PROBLEM TO SOLVE:
Turn every line of the listing below into a Markdown table with two columns, Number and Line, numbering the rows from 1 and leaving out blank lines.
Start DATA FOR THIS TASK
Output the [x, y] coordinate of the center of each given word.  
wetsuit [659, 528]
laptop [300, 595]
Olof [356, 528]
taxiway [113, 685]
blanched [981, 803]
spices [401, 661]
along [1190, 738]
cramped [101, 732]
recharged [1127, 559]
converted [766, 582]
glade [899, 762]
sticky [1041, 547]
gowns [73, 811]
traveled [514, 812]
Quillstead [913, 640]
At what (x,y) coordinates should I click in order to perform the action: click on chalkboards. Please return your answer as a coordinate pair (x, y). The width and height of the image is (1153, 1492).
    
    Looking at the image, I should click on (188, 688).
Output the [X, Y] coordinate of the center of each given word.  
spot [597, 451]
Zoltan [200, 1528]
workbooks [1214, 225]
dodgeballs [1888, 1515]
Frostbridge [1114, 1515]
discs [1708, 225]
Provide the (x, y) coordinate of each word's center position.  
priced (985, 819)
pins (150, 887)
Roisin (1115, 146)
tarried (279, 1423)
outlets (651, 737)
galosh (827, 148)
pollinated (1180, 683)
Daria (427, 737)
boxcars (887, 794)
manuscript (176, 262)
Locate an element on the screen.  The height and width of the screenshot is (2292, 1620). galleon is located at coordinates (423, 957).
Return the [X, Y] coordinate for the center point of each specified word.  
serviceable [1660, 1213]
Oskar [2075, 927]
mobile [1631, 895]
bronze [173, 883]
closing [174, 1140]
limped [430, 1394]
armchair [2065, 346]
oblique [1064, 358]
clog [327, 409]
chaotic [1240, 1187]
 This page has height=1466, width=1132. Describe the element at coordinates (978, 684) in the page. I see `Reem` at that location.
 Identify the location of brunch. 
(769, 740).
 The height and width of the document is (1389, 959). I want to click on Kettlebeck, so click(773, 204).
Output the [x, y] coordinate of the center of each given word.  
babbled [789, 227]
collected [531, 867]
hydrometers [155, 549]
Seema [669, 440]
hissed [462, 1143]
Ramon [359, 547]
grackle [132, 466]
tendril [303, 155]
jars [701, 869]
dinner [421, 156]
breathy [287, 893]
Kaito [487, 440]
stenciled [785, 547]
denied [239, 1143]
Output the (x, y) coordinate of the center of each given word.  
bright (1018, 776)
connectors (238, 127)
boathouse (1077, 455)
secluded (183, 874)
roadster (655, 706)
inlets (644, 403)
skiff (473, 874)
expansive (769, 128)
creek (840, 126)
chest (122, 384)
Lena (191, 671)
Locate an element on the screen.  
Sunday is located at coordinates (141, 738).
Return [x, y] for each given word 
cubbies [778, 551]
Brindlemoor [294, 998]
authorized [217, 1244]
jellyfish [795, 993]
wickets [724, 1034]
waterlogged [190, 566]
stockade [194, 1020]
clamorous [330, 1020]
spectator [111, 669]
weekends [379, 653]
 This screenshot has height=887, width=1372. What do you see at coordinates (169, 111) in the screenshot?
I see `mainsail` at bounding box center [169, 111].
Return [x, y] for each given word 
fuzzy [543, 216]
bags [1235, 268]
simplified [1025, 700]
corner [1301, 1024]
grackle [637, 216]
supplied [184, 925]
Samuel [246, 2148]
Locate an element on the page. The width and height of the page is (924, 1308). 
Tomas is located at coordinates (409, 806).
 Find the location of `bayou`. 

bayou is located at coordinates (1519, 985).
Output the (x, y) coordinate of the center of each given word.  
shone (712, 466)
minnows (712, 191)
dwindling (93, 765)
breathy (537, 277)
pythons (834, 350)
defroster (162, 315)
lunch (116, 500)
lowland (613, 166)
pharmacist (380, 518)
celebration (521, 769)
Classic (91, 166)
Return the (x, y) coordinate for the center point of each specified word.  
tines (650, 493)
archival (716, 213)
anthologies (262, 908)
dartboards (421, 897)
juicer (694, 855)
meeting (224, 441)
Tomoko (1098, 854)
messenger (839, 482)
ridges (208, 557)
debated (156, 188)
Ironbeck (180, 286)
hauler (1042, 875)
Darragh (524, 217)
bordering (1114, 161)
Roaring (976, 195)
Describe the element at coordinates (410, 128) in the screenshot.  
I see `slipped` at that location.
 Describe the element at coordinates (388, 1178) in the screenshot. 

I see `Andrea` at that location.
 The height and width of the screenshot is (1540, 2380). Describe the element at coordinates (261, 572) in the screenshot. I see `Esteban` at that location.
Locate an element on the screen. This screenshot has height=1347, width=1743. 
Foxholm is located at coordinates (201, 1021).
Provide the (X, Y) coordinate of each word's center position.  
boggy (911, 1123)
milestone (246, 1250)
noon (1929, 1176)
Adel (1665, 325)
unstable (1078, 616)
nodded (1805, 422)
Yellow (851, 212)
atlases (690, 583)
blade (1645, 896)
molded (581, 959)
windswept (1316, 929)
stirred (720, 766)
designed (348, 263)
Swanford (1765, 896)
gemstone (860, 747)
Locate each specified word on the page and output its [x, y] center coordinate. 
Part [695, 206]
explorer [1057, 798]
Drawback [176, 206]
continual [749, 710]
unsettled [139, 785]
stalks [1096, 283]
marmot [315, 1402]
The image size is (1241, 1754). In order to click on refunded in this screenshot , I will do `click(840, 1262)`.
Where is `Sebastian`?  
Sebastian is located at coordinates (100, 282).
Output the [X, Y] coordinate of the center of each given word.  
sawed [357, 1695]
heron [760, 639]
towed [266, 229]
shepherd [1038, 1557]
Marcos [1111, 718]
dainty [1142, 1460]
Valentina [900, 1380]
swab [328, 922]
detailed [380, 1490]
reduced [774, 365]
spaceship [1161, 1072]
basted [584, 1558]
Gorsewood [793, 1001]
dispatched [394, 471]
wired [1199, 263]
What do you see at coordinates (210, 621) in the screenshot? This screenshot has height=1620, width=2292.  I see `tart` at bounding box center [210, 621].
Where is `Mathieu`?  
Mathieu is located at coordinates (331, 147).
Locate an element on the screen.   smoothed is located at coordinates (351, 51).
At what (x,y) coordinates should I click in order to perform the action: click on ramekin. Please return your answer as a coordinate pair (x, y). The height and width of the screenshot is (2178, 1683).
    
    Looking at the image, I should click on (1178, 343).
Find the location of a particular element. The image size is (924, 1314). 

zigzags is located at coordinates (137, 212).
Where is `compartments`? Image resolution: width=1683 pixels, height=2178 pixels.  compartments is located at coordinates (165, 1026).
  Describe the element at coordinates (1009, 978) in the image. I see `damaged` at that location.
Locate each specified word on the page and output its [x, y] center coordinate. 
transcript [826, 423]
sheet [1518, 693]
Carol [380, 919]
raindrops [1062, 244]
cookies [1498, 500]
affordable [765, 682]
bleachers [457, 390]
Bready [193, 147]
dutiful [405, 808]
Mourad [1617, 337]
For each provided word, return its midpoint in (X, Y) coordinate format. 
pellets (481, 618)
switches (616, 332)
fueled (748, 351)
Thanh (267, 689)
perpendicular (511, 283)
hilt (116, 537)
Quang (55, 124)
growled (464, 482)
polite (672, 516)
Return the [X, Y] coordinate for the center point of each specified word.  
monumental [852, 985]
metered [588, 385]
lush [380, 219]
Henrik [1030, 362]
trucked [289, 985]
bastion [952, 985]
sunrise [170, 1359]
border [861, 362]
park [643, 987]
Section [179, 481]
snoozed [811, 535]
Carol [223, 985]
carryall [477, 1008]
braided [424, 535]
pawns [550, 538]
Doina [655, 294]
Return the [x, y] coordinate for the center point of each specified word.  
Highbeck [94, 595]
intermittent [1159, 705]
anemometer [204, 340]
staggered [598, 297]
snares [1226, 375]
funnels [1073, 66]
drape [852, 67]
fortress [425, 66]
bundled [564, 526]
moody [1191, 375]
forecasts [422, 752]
End DATA FOR THIS TASK
WRITTEN REPLY:
| Number | Line |
|---|---|
| 1 | Output the [x, y] coordinate of the center of each given word.   |
| 2 | wetsuit [659, 528] |
| 3 | laptop [300, 595] |
| 4 | Olof [356, 528] |
| 5 | taxiway [113, 685] |
| 6 | blanched [981, 803] |
| 7 | spices [401, 661] |
| 8 | along [1190, 738] |
| 9 | cramped [101, 732] |
| 10 | recharged [1127, 559] |
| 11 | converted [766, 582] |
| 12 | glade [899, 762] |
| 13 | sticky [1041, 547] |
| 14 | gowns [73, 811] |
| 15 | traveled [514, 812] |
| 16 | Quillstead [913, 640] |
| 17 | At what (x,y) coordinates should I click in order to perform the action: click on chalkboards. Please return your answer as a coordinate pair (x, y). The width and height of the image is (1153, 1492). |
| 18 |     Looking at the image, I should click on (188, 688). |
| 19 | Output the [X, Y] coordinate of the center of each given word.   |
| 20 | spot [597, 451] |
| 21 | Zoltan [200, 1528] |
| 22 | workbooks [1214, 225] |
| 23 | dodgeballs [1888, 1515] |
| 24 | Frostbridge [1114, 1515] |
| 25 | discs [1708, 225] |
| 26 | Provide the (x, y) coordinate of each word's center position.   |
| 27 | priced (985, 819) |
| 28 | pins (150, 887) |
| 29 | Roisin (1115, 146) |
| 30 | tarried (279, 1423) |
| 31 | outlets (651, 737) |
| 32 | galosh (827, 148) |
| 33 | pollinated (1180, 683) |
| 34 | Daria (427, 737) |
| 35 | boxcars (887, 794) |
| 36 | manuscript (176, 262) |
| 37 | Locate an element on the screen.  The height and width of the screenshot is (2292, 1620). galleon is located at coordinates (423, 957). |
| 38 | Return the [X, Y] coordinate for the center point of each specified word.   |
| 39 | serviceable [1660, 1213] |
| 40 | Oskar [2075, 927] |
| 41 | mobile [1631, 895] |
| 42 | bronze [173, 883] |
| 43 | closing [174, 1140] |
| 44 | limped [430, 1394] |
| 45 | armchair [2065, 346] |
| 46 | oblique [1064, 358] |
| 47 | clog [327, 409] |
| 48 | chaotic [1240, 1187] |
| 49 |  This page has height=1466, width=1132. Describe the element at coordinates (978, 684) in the page. I see `Reem` at that location. |
| 50 |  Identify the location of brunch.  |
| 51 | (769, 740). |
| 52 |  The height and width of the document is (1389, 959). I want to click on Kettlebeck, so click(773, 204). |
| 53 | Output the [x, y] coordinate of the center of each given word.   |
| 54 | babbled [789, 227] |
| 55 | collected [531, 867] |
| 56 | hydrometers [155, 549] |
| 57 | Seema [669, 440] |
| 58 | hissed [462, 1143] |
| 59 | Ramon [359, 547] |
| 60 | grackle [132, 466] |
| 61 | tendril [303, 155] |
| 62 | jars [701, 869] |
| 63 | dinner [421, 156] |
| 64 | breathy [287, 893] |
| 65 | Kaito [487, 440] |
| 66 | stenciled [785, 547] |
| 67 | denied [239, 1143] |
| 68 | Output the (x, y) coordinate of the center of each given word.   |
| 69 | bright (1018, 776) |
| 70 | connectors (238, 127) |
| 71 | boathouse (1077, 455) |
| 72 | secluded (183, 874) |
| 73 | roadster (655, 706) |
| 74 | inlets (644, 403) |
| 75 | skiff (473, 874) |
| 76 | expansive (769, 128) |
| 77 | creek (840, 126) |
| 78 | chest (122, 384) |
| 79 | Lena (191, 671) |
| 80 | Locate an element on the screen.   |
| 81 | Sunday is located at coordinates (141, 738). |
| 82 | Return [x, y] for each given word  |
| 83 | cubbies [778, 551] |
| 84 | Brindlemoor [294, 998] |
| 85 | authorized [217, 1244] |
| 86 | jellyfish [795, 993] |
| 87 | wickets [724, 1034] |
| 88 | waterlogged [190, 566] |
| 89 | stockade [194, 1020] |
| 90 | clamorous [330, 1020] |
| 91 | spectator [111, 669] |
| 92 | weekends [379, 653] |
| 93 |  This screenshot has height=887, width=1372. What do you see at coordinates (169, 111) in the screenshot? |
| 94 | I see `mainsail` at bounding box center [169, 111]. |
| 95 | Return [x, y] for each given word  |
| 96 | fuzzy [543, 216] |
| 97 | bags [1235, 268] |
| 98 | simplified [1025, 700] |
| 99 | corner [1301, 1024] |
| 100 | grackle [637, 216] |
| 101 | supplied [184, 925] |
| 102 | Samuel [246, 2148] |
| 103 | Locate an element on the page. The width and height of the page is (924, 1308).  |
| 104 | Tomas is located at coordinates (409, 806). |
| 105 |  Find the location of `bayou`.  |
| 106 | bayou is located at coordinates (1519, 985). |
| 107 | Output the (x, y) coordinate of the center of each given word.   |
| 108 | shone (712, 466) |
| 109 | minnows (712, 191) |
| 110 | dwindling (93, 765) |
| 111 | breathy (537, 277) |
| 112 | pythons (834, 350) |
| 113 | defroster (162, 315) |
| 114 | lunch (116, 500) |
| 115 | lowland (613, 166) |
| 116 | pharmacist (380, 518) |
| 117 | celebration (521, 769) |
| 118 | Classic (91, 166) |
| 119 | Return the (x, y) coordinate for the center point of each specified word.   |
| 120 | tines (650, 493) |
| 121 | archival (716, 213) |
| 122 | anthologies (262, 908) |
| 123 | dartboards (421, 897) |
| 124 | juicer (694, 855) |
| 125 | meeting (224, 441) |
| 126 | Tomoko (1098, 854) |
| 127 | messenger (839, 482) |
| 128 | ridges (208, 557) |
| 129 | debated (156, 188) |
| 130 | Ironbeck (180, 286) |
| 131 | hauler (1042, 875) |
| 132 | Darragh (524, 217) |
| 133 | bordering (1114, 161) |
| 134 | Roaring (976, 195) |
| 135 | Describe the element at coordinates (410, 128) in the screenshot.   |
| 136 | I see `slipped` at that location. |
| 137 |  Describe the element at coordinates (388, 1178) in the screenshot.  |
| 138 | I see `Andrea` at that location. |
| 139 |  The height and width of the screenshot is (1540, 2380). Describe the element at coordinates (261, 572) in the screenshot. I see `Esteban` at that location. |
| 140 | Locate an element on the screen. This screenshot has height=1347, width=1743.  |
| 141 | Foxholm is located at coordinates (201, 1021). |
| 142 | Provide the (X, Y) coordinate of each word's center position.   |
| 143 | boggy (911, 1123) |
| 144 | milestone (246, 1250) |
| 145 | noon (1929, 1176) |
| 146 | Adel (1665, 325) |
| 147 | unstable (1078, 616) |
| 148 | nodded (1805, 422) |
| 149 | Yellow (851, 212) |
| 150 | atlases (690, 583) |
| 151 | blade (1645, 896) |
| 152 | molded (581, 959) |
| 153 | windswept (1316, 929) |
| 154 | stirred (720, 766) |
| 155 | designed (348, 263) |
| 156 | Swanford (1765, 896) |
| 157 | gemstone (860, 747) |
| 158 | Locate each specified word on the page and output its [x, y] center coordinate.  |
| 159 | Part [695, 206] |
| 160 | explorer [1057, 798] |
| 161 | Drawback [176, 206] |
| 162 | continual [749, 710] |
| 163 | unsettled [139, 785] |
| 164 | stalks [1096, 283] |
| 165 | marmot [315, 1402] |
| 166 | The image size is (1241, 1754). In order to click on refunded in this screenshot , I will do `click(840, 1262)`. |
| 167 | Where is `Sebastian`?   |
| 168 | Sebastian is located at coordinates (100, 282). |
| 169 | Output the [X, Y] coordinate of the center of each given word.   |
| 170 | sawed [357, 1695] |
| 171 | heron [760, 639] |
| 172 | towed [266, 229] |
| 173 | shepherd [1038, 1557] |
| 174 | Marcos [1111, 718] |
| 175 | dainty [1142, 1460] |
| 176 | Valentina [900, 1380] |
| 177 | swab [328, 922] |
| 178 | detailed [380, 1490] |
| 179 | reduced [774, 365] |
| 180 | spaceship [1161, 1072] |
| 181 | basted [584, 1558] |
| 182 | Gorsewood [793, 1001] |
| 183 | dispatched [394, 471] |
| 184 | wired [1199, 263] |
| 185 | What do you see at coordinates (210, 621) in the screenshot? This screenshot has height=1620, width=2292.  I see `tart` at bounding box center [210, 621]. |
| 186 | Where is `Mathieu`?   |
| 187 | Mathieu is located at coordinates (331, 147). |
| 188 | Locate an element on the screen.   smoothed is located at coordinates (351, 51). |
| 189 | At what (x,y) coordinates should I click in order to perform the action: click on ramekin. Please return your answer as a coordinate pair (x, y). The height and width of the screenshot is (2178, 1683). |
| 190 |     Looking at the image, I should click on (1178, 343). |
| 191 | Find the location of a particular element. The image size is (924, 1314).  |
| 192 | zigzags is located at coordinates (137, 212). |
| 193 | Where is `compartments`? Image resolution: width=1683 pixels, height=2178 pixels.  compartments is located at coordinates (165, 1026). |
| 194 |   Describe the element at coordinates (1009, 978) in the image. I see `damaged` at that location. |
| 195 | Locate each specified word on the page and output its [x, y] center coordinate.  |
| 196 | transcript [826, 423] |
| 197 | sheet [1518, 693] |
| 198 | Carol [380, 919] |
| 199 | raindrops [1062, 244] |
| 200 | cookies [1498, 500] |
| 201 | affordable [765, 682] |
| 202 | bleachers [457, 390] |
| 203 | Bready [193, 147] |
| 204 | dutiful [405, 808] |
| 205 | Mourad [1617, 337] |
| 206 | For each provided word, return its midpoint in (X, Y) coordinate format.  |
| 207 | pellets (481, 618) |
| 208 | switches (616, 332) |
| 209 | fueled (748, 351) |
| 210 | Thanh (267, 689) |
| 211 | perpendicular (511, 283) |
| 212 | hilt (116, 537) |
| 213 | Quang (55, 124) |
| 214 | growled (464, 482) |
| 215 | polite (672, 516) |
| 216 | Return the [X, Y] coordinate for the center point of each specified word.   |
| 217 | monumental [852, 985] |
| 218 | metered [588, 385] |
| 219 | lush [380, 219] |
| 220 | Henrik [1030, 362] |
| 221 | trucked [289, 985] |
| 222 | bastion [952, 985] |
| 223 | sunrise [170, 1359] |
| 224 | border [861, 362] |
| 225 | park [643, 987] |
| 226 | Section [179, 481] |
| 227 | snoozed [811, 535] |
| 228 | Carol [223, 985] |
| 229 | carryall [477, 1008] |
| 230 | braided [424, 535] |
| 231 | pawns [550, 538] |
| 232 | Doina [655, 294] |
| 233 | Return the [x, y] coordinate for the center point of each specified word.   |
| 234 | Highbeck [94, 595] |
| 235 | intermittent [1159, 705] |
| 236 | anemometer [204, 340] |
| 237 | staggered [598, 297] |
| 238 | snares [1226, 375] |
| 239 | funnels [1073, 66] |
| 240 | drape [852, 67] |
| 241 | fortress [425, 66] |
| 242 | bundled [564, 526] |
| 243 | moody [1191, 375] |
| 244 | forecasts [422, 752] |